**PROBLEM DETAILS**.
Beginning with the line that contains "[(57,214),(76,214),(76,243),(57,243),(57,214)]", write out each remaining line of the records below exactly. Do not copy any picture.

Segment Start: RECORD EXCERPTS

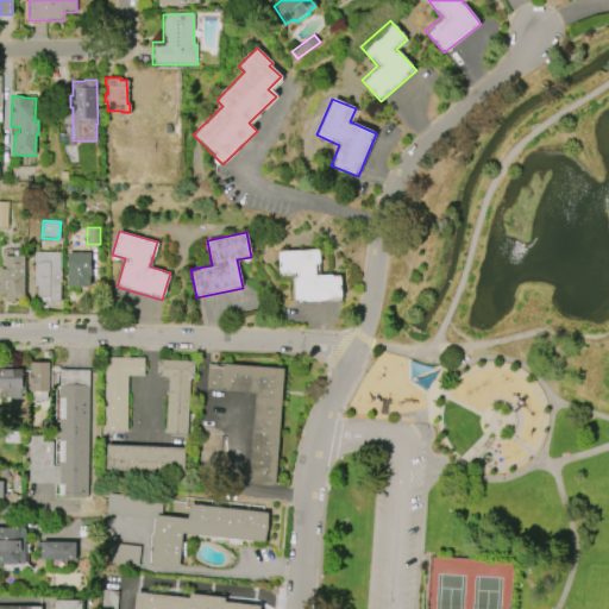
[(0,294),(5,294),(5,302),(14,302),(14,299),(24,299),(24,249),(2,249),(2,269),(0,269),(0,294)]
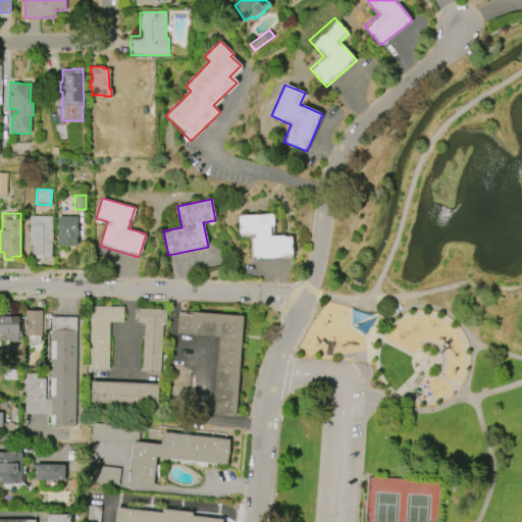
[(239,215),(240,237),(252,237),(253,262),(293,260),(292,235),(273,236),(272,214),(239,215)]
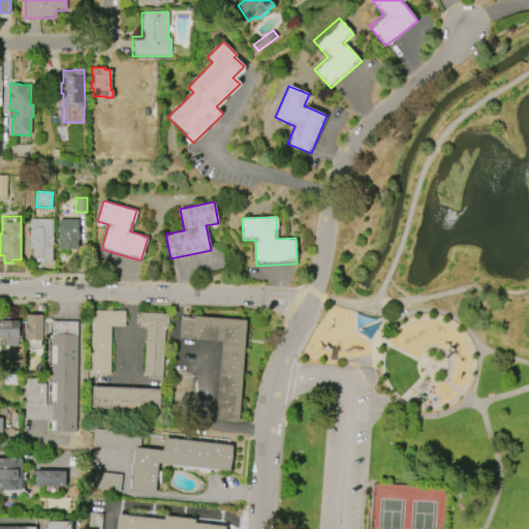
[(52,262),(53,219),(29,219),(29,262),(52,262)]
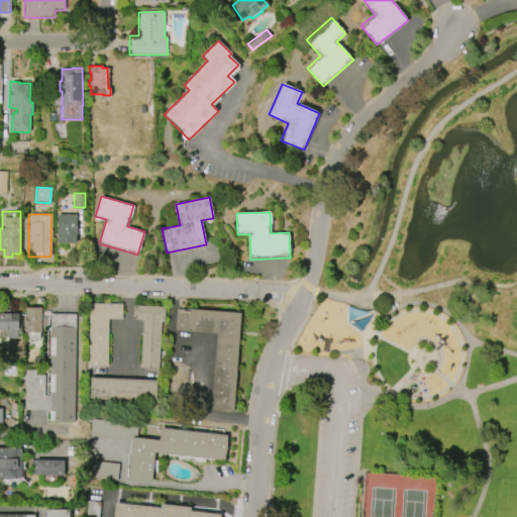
[(57,214),(76,214),(76,243),(57,243),(57,214)]
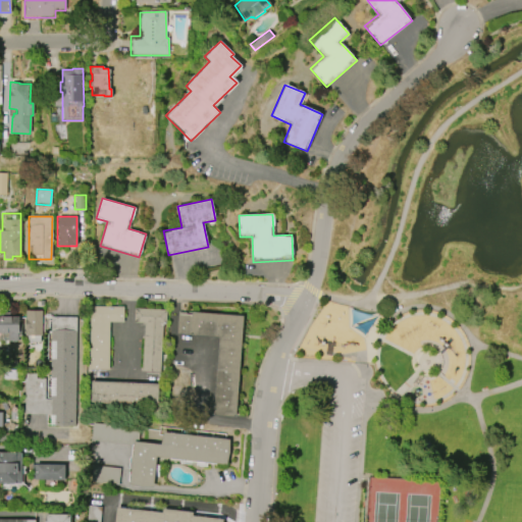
[(108,370),(109,321),(123,322),(123,307),(89,306),(89,370),(108,370)]
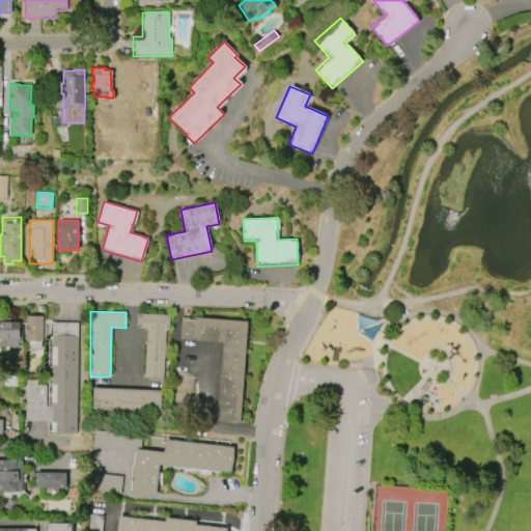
[(169,315),(137,313),(136,328),(146,329),(143,379),(162,380),(165,329),(168,329),(169,315)]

Segment End: RECORD EXCERPTS

**OUTPUT OF THE TASK**.
[(57,214),(76,214),(76,243),(57,243),(57,214)]
[(108,370),(109,321),(123,322),(123,307),(89,306),(89,370),(108,370)]
[(169,315),(137,313),(136,328),(146,329),(143,379),(162,380),(165,329),(168,329),(169,315)]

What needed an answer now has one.